Task details
Give again the line that contains "grey brick A10:B10", plus every line after it to the end of the records, unchanged.

· · · ·

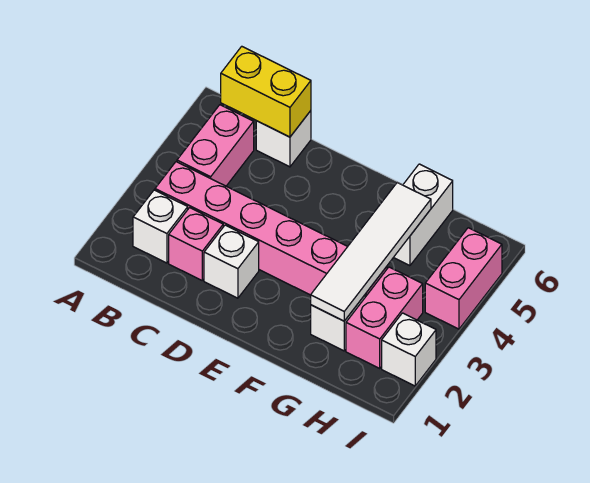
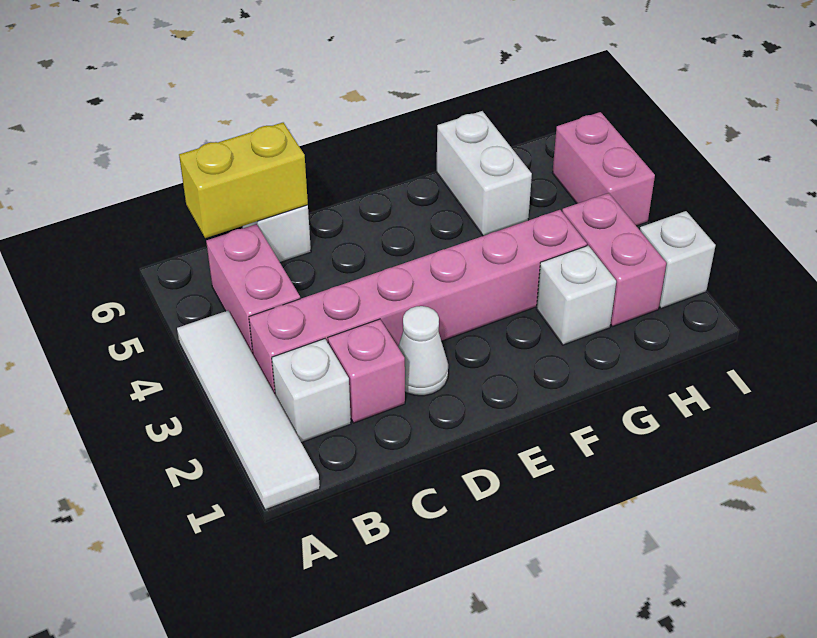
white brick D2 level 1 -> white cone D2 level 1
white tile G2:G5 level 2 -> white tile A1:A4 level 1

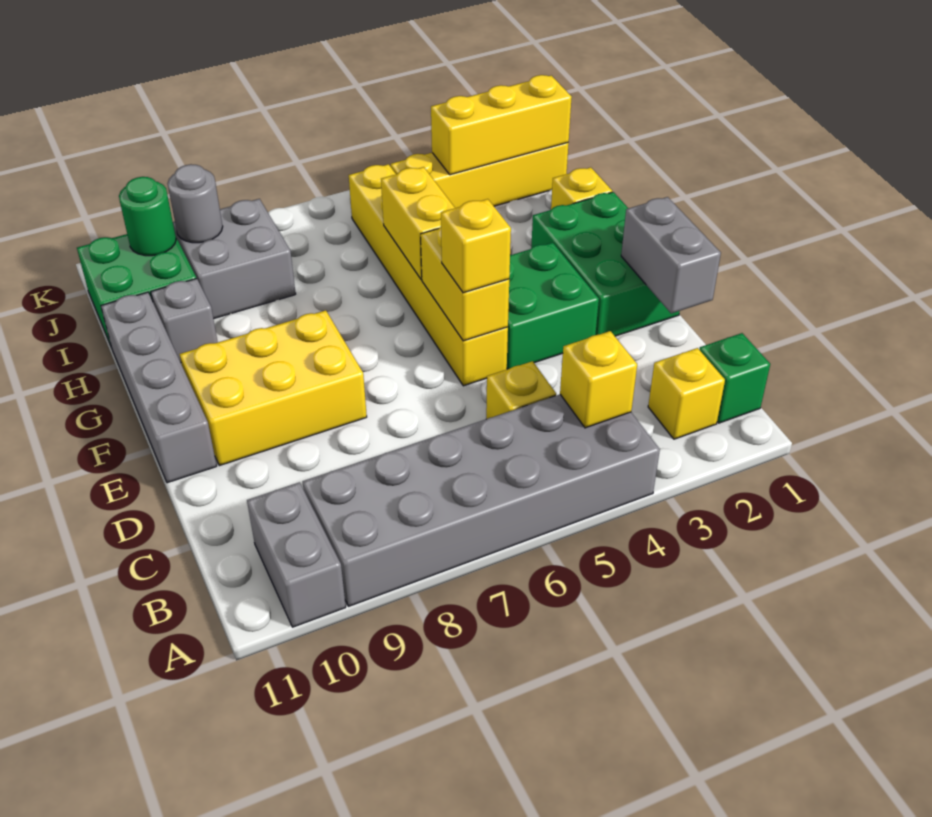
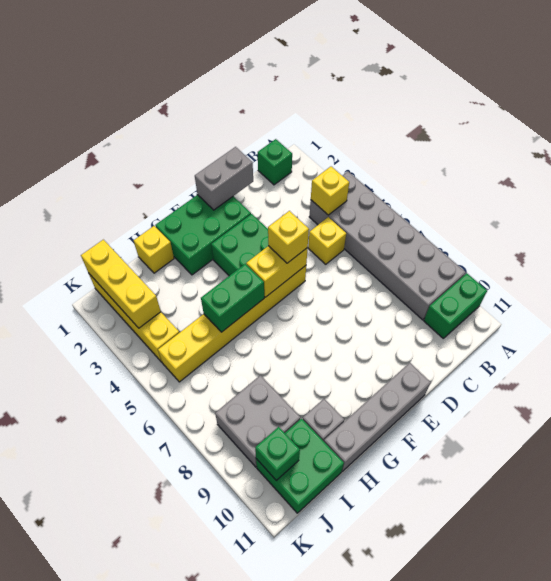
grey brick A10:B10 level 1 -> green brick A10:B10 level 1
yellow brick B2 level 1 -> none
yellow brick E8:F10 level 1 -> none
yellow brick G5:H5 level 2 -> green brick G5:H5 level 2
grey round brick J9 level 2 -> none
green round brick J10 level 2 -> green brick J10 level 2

· · · ·

Solution for this problem
grey brick A10:B10 level 1 -> green brick A10:B10 level 1
yellow brick B2 level 1 -> none
yellow brick E8:F10 level 1 -> none
yellow brick G5:H5 level 2 -> green brick G5:H5 level 2
grey round brick J9 level 2 -> none
green round brick J10 level 2 -> green brick J10 level 2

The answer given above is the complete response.